> Required action
When you come to a picture, pass over it, and set down the entries below exactly.

START Data to examine

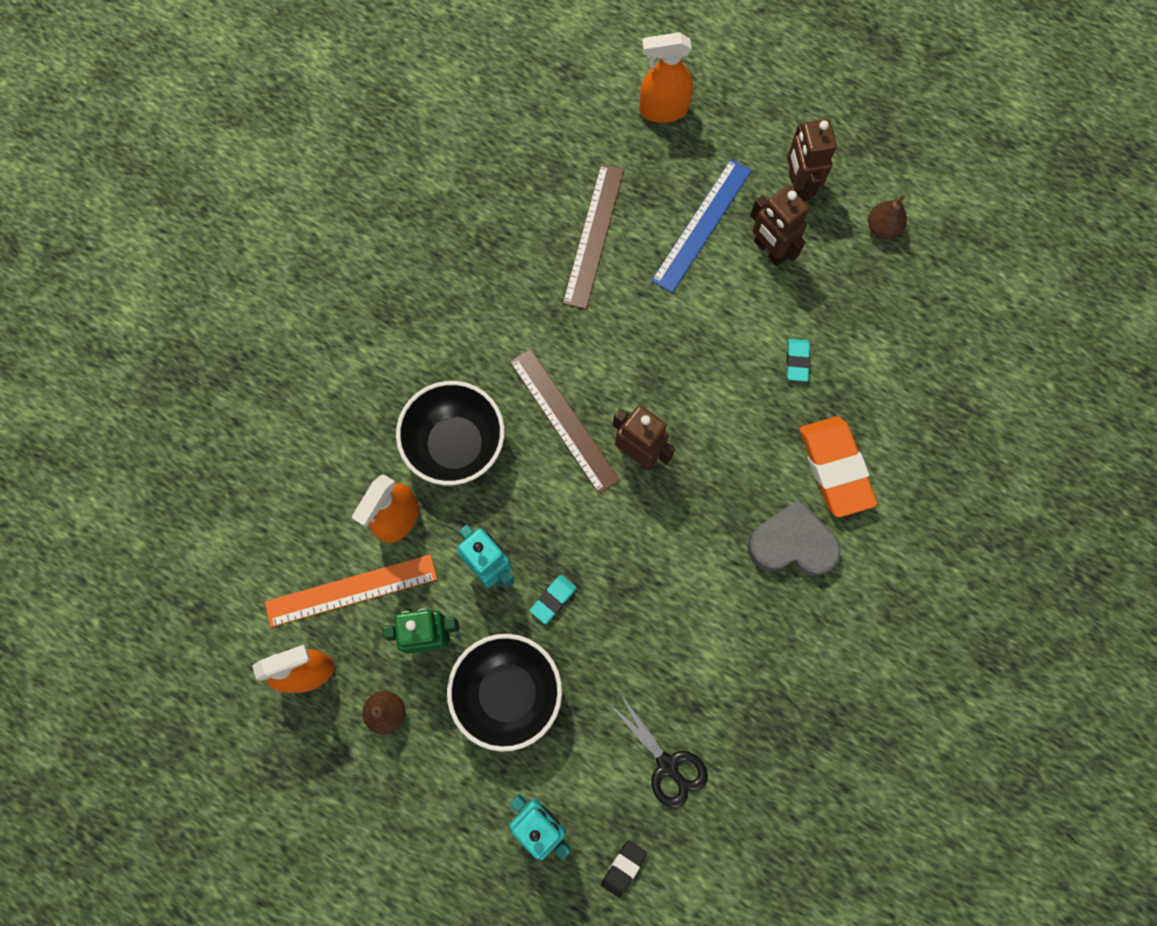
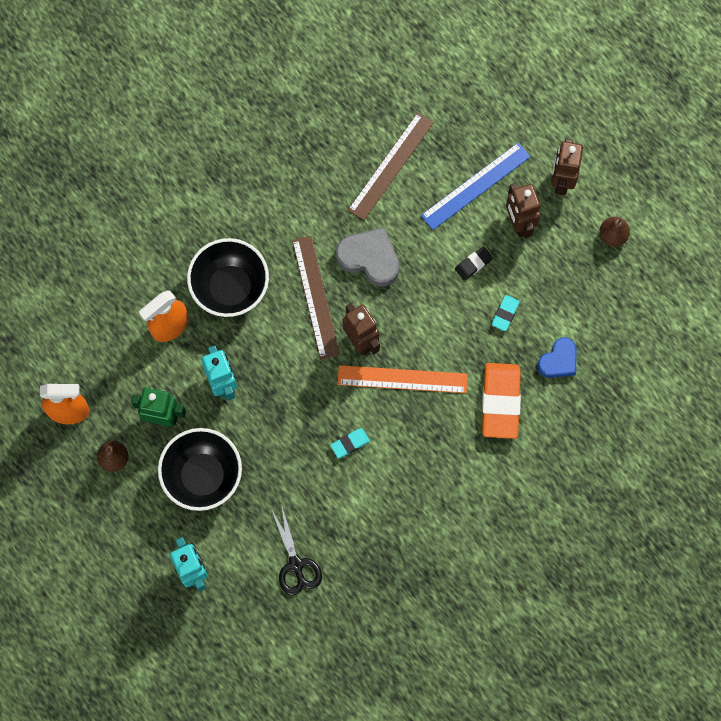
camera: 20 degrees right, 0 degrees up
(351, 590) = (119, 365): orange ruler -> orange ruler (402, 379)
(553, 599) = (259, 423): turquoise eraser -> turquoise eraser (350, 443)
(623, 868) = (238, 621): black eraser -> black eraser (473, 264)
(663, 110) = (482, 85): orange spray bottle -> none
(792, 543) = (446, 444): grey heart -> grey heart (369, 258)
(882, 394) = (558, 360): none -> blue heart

END Data to examine

> Written response
camera: 20 degrees right, 0 degrees up
(351, 590) = (119, 365): orange ruler -> orange ruler (402, 379)
(553, 599) = (259, 423): turquoise eraser -> turquoise eraser (350, 443)
(623, 868) = (238, 621): black eraser -> black eraser (473, 264)
(663, 110) = (482, 85): orange spray bottle -> none
(792, 543) = (446, 444): grey heart -> grey heart (369, 258)
(882, 394) = (558, 360): none -> blue heart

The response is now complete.